═════ EXERCISE INPUTS

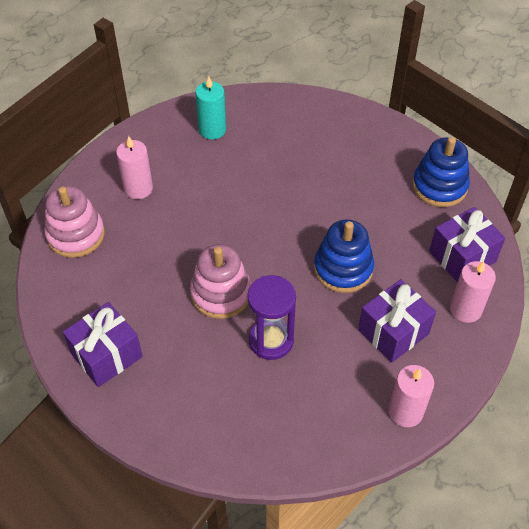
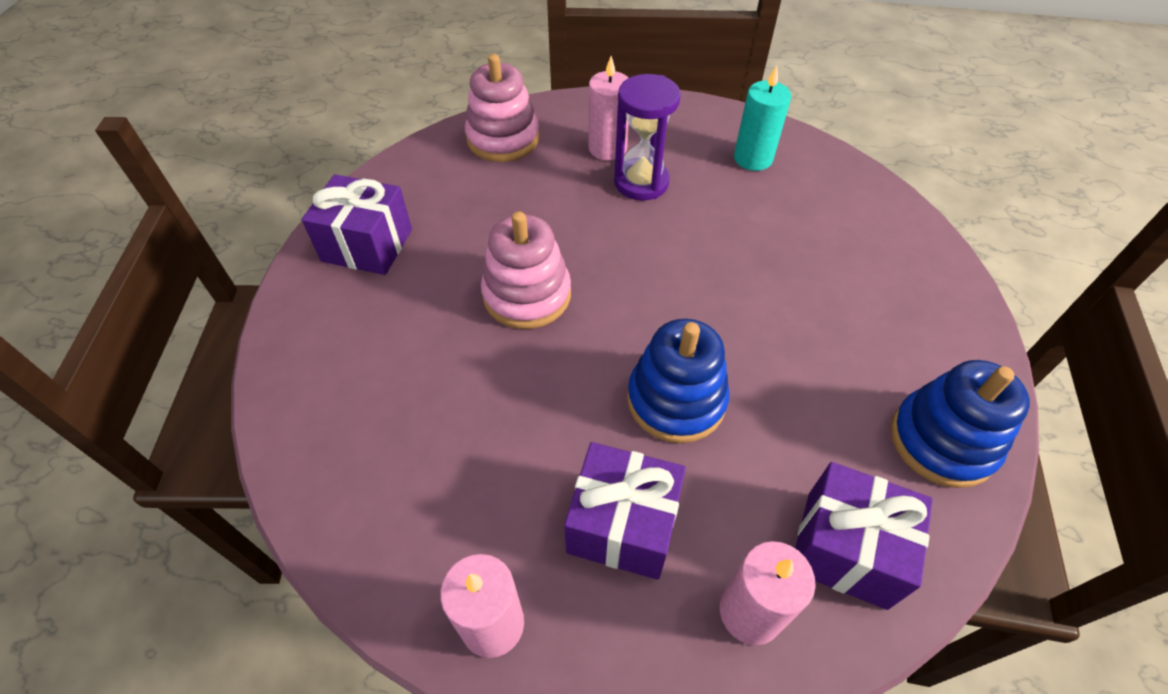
camera: 55 degrees right, 0 degrees up
(271, 340) = (496, 383): purple hourglass -> purple hourglass (641, 182)

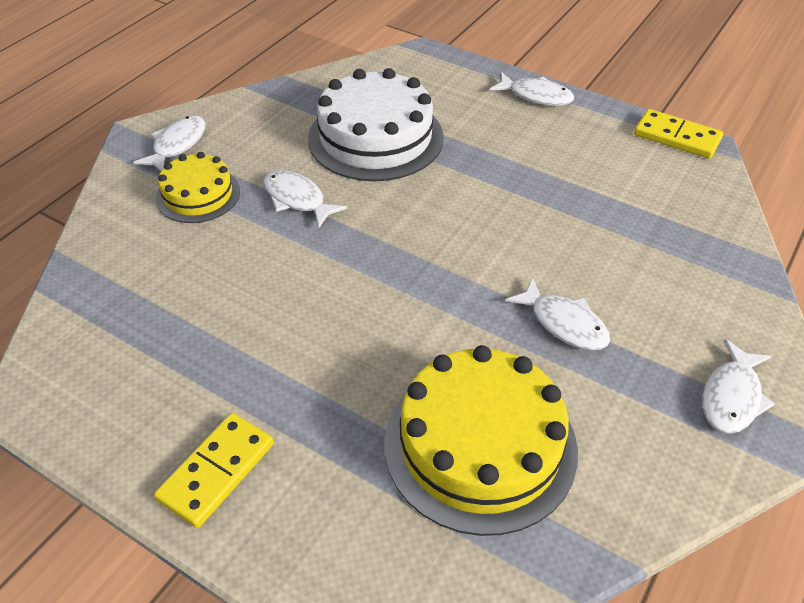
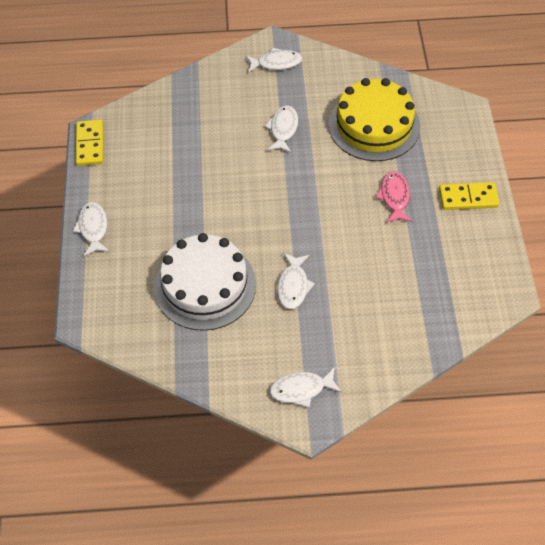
camera: 125 degrees left, 10 degrees up
(198, 195) = (332, 338): yellow cake -> none
(316, 375) = (394, 197): none -> pink fish

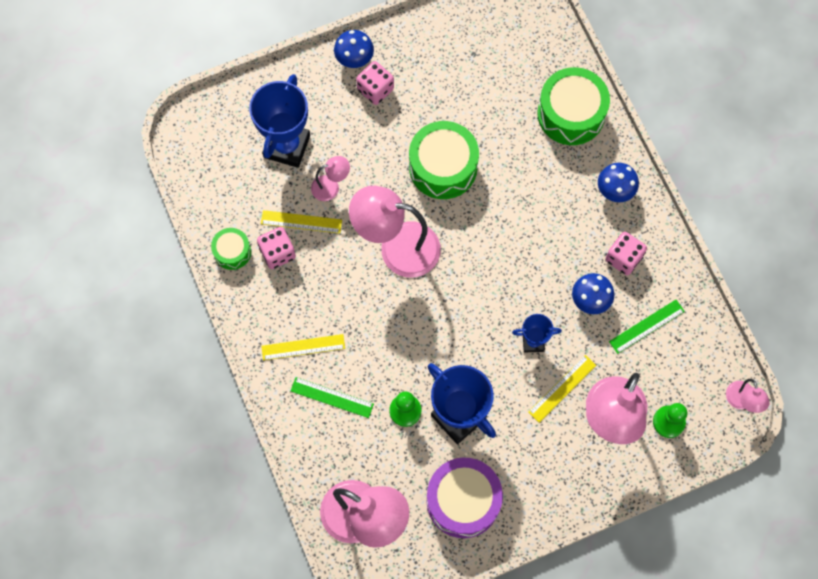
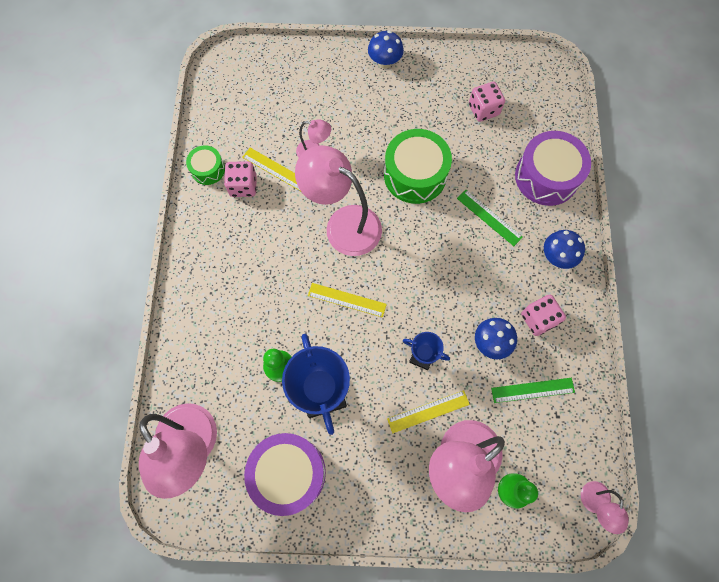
camera: 25 degrees right, 0 degrees up
(287, 146) = (295, 106): blue trophy -> none
(303, 347) = (222, 272): yellow ruler -> yellow ruler (347, 300)
(332, 397) = (223, 325): green ruler -> green ruler (489, 217)
(375, 89) = (390, 91): pink dice -> pink dice (483, 110)
(571, 114) = (546, 177): green drum -> purple drum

══════════

▶ GOAL OF THE EXERCISE
Restate the entries verbatim, without pictures.

▶ REPLY TO THE EXERCISE
camera: 55 degrees right, 0 degrees up
(271, 340) = (496, 383): purple hourglass -> purple hourglass (641, 182)

camera: 125 degrees left, 10 degrees up
(198, 195) = (332, 338): yellow cake -> none
(316, 375) = (394, 197): none -> pink fish

camera: 25 degrees right, 0 degrees up
(287, 146) = (295, 106): blue trophy -> none
(303, 347) = (222, 272): yellow ruler -> yellow ruler (347, 300)
(332, 397) = (223, 325): green ruler -> green ruler (489, 217)
(375, 89) = (390, 91): pink dice -> pink dice (483, 110)
(571, 114) = (546, 177): green drum -> purple drum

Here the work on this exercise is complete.